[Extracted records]
^^^^^^^^
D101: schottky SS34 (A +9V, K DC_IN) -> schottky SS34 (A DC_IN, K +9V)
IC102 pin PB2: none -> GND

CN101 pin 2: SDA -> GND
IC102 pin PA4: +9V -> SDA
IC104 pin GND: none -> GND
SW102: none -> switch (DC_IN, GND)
^^^^^^^^
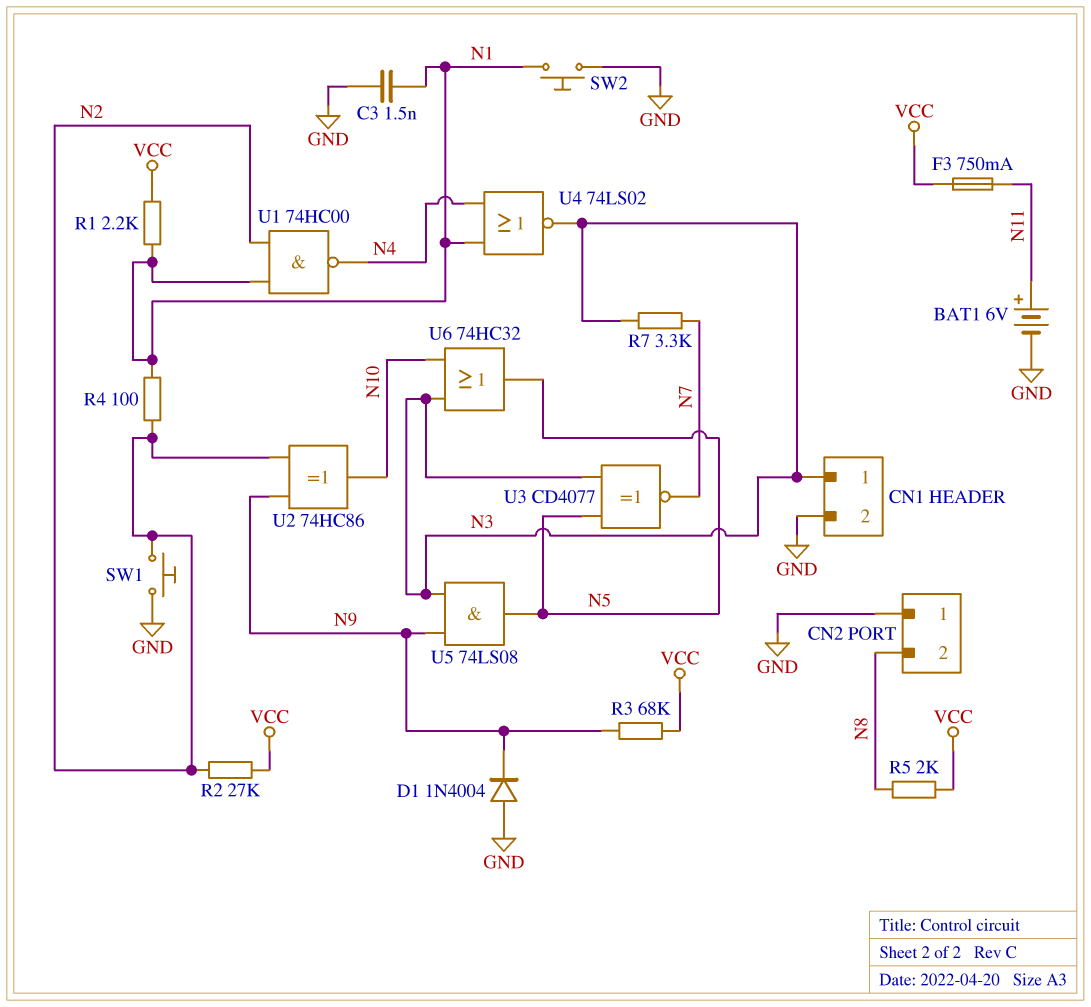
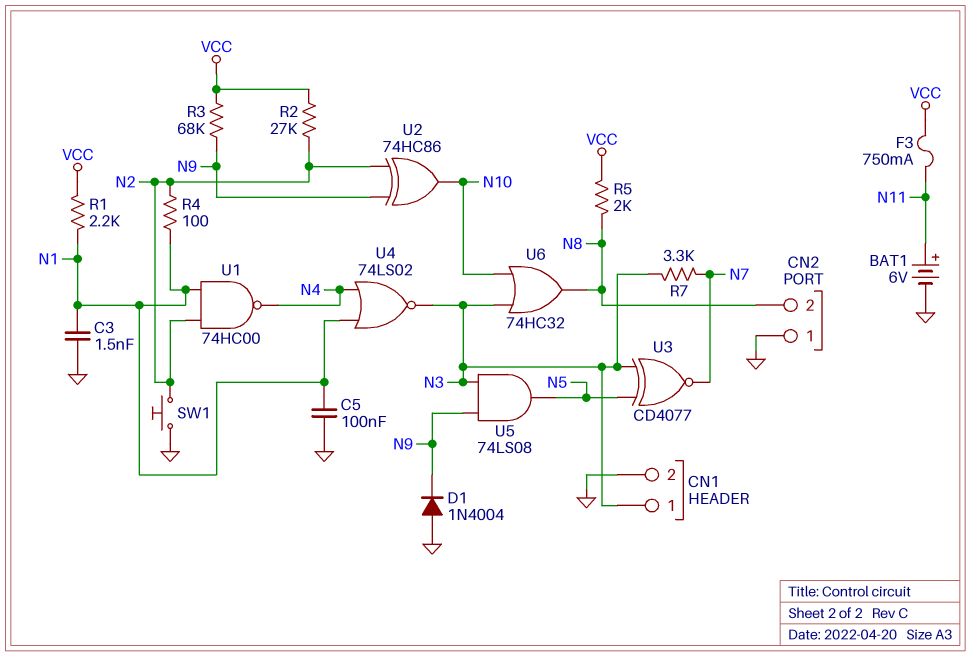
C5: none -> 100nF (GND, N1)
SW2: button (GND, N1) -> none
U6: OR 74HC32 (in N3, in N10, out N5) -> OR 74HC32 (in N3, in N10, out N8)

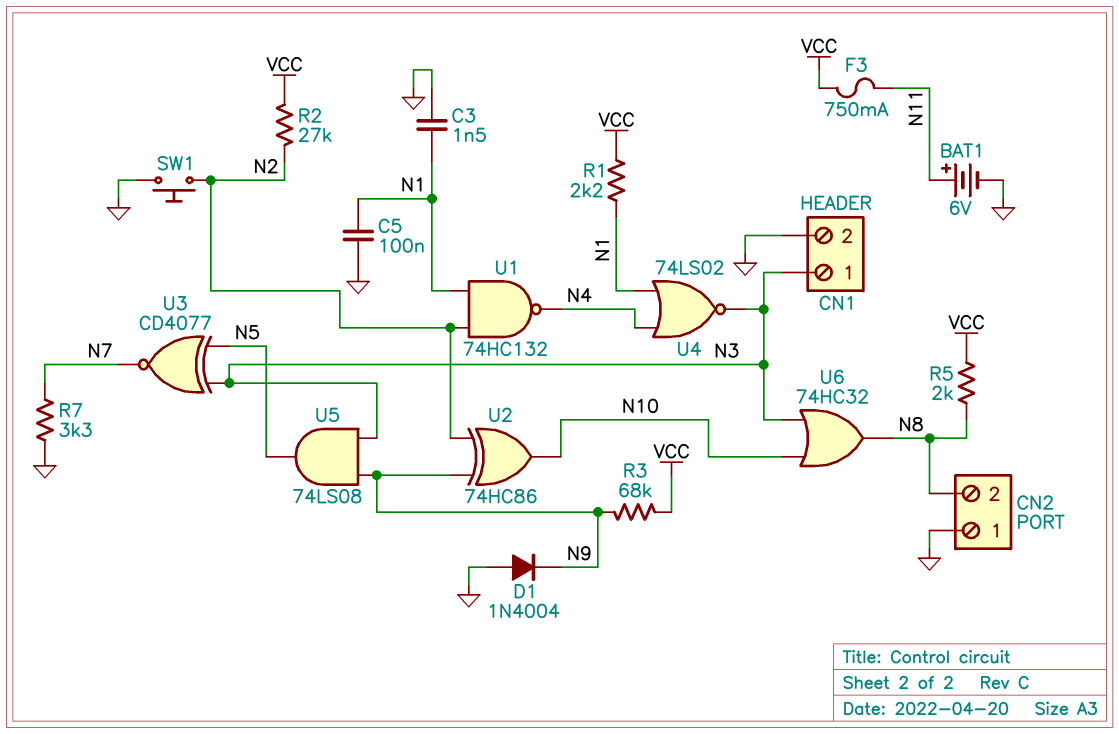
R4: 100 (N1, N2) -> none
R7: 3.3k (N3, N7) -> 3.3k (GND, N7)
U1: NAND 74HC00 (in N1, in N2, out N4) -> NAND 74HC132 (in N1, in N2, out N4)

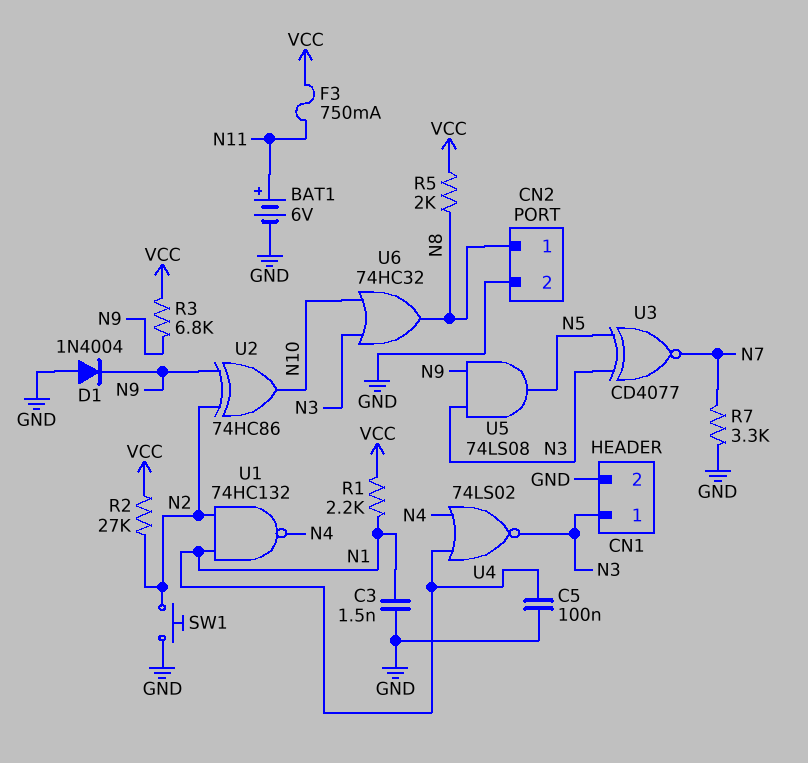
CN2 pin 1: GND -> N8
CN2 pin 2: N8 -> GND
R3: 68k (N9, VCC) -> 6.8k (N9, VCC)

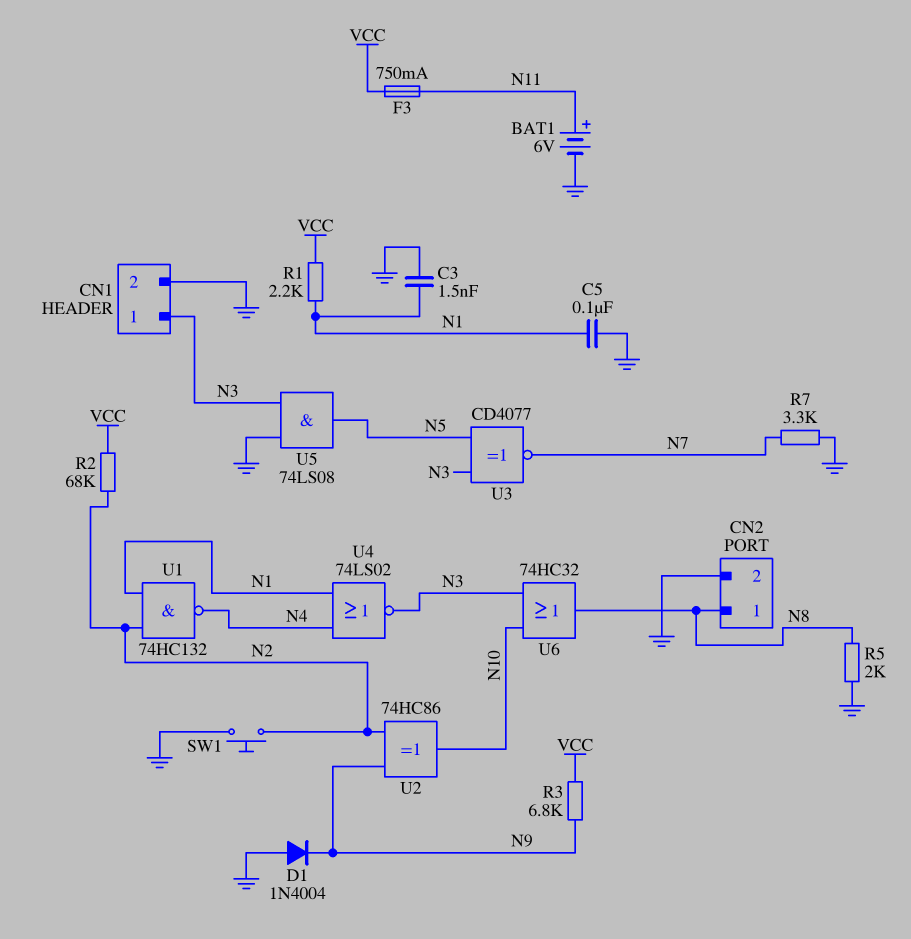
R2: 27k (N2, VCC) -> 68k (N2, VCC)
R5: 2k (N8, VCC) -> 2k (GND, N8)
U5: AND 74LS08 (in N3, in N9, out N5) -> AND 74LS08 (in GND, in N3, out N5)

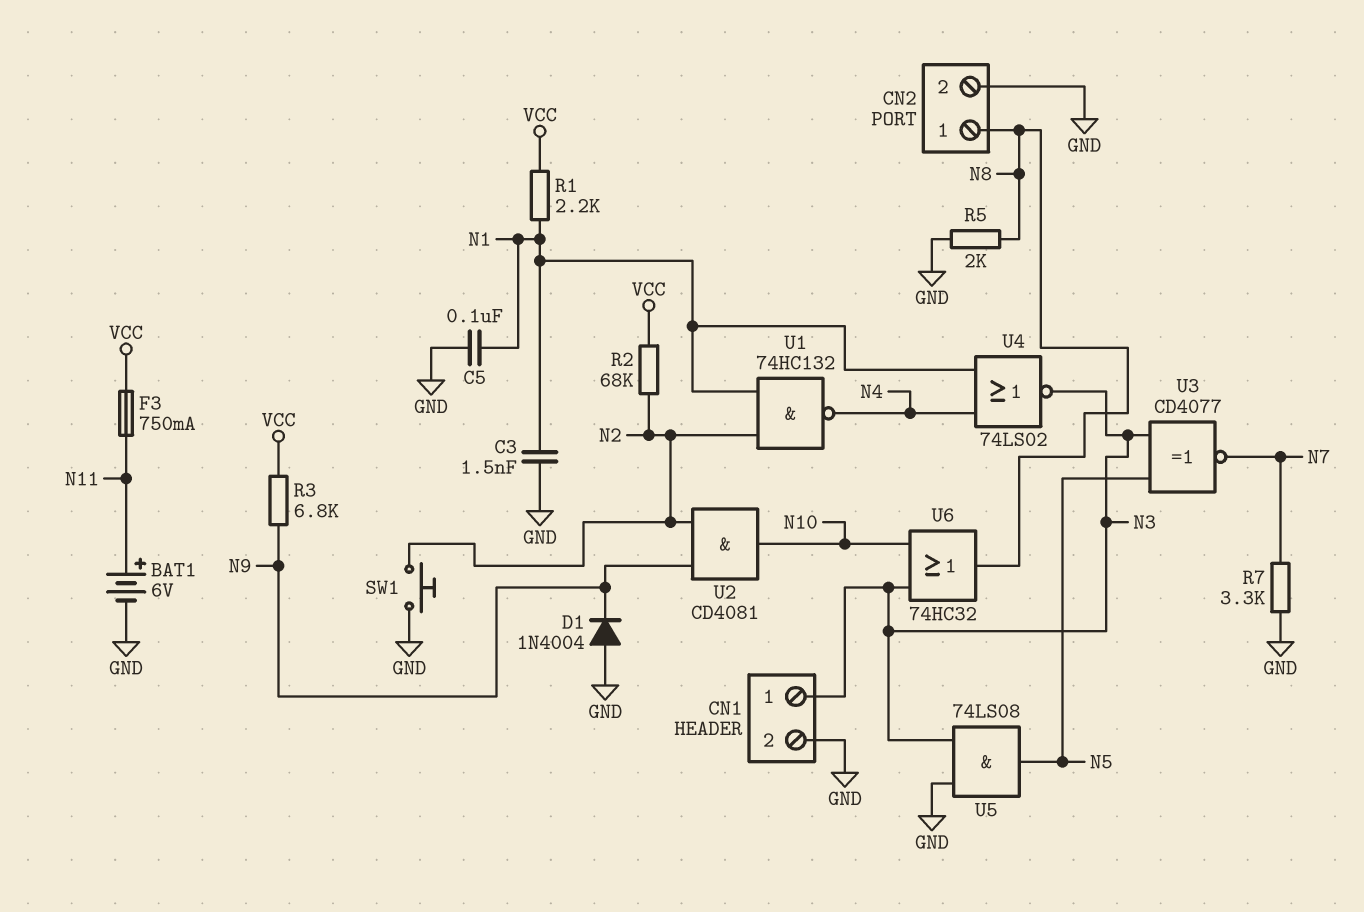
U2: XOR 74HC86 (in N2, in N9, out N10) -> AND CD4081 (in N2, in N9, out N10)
^^^^^^^^
PROBLEM REQUIREMENTS
The lines above from the one with "IC102 pin PA4: +9V -> SDA" through the one with "SW102: none -> switch (DC_IN, GND)" are to be duplicated exactly, ends included, with nothing added.

RESPONSE TO THE EXERCISE
IC102 pin PA4: +9V -> SDA
IC104 pin GND: none -> GND
SW102: none -> switch (DC_IN, GND)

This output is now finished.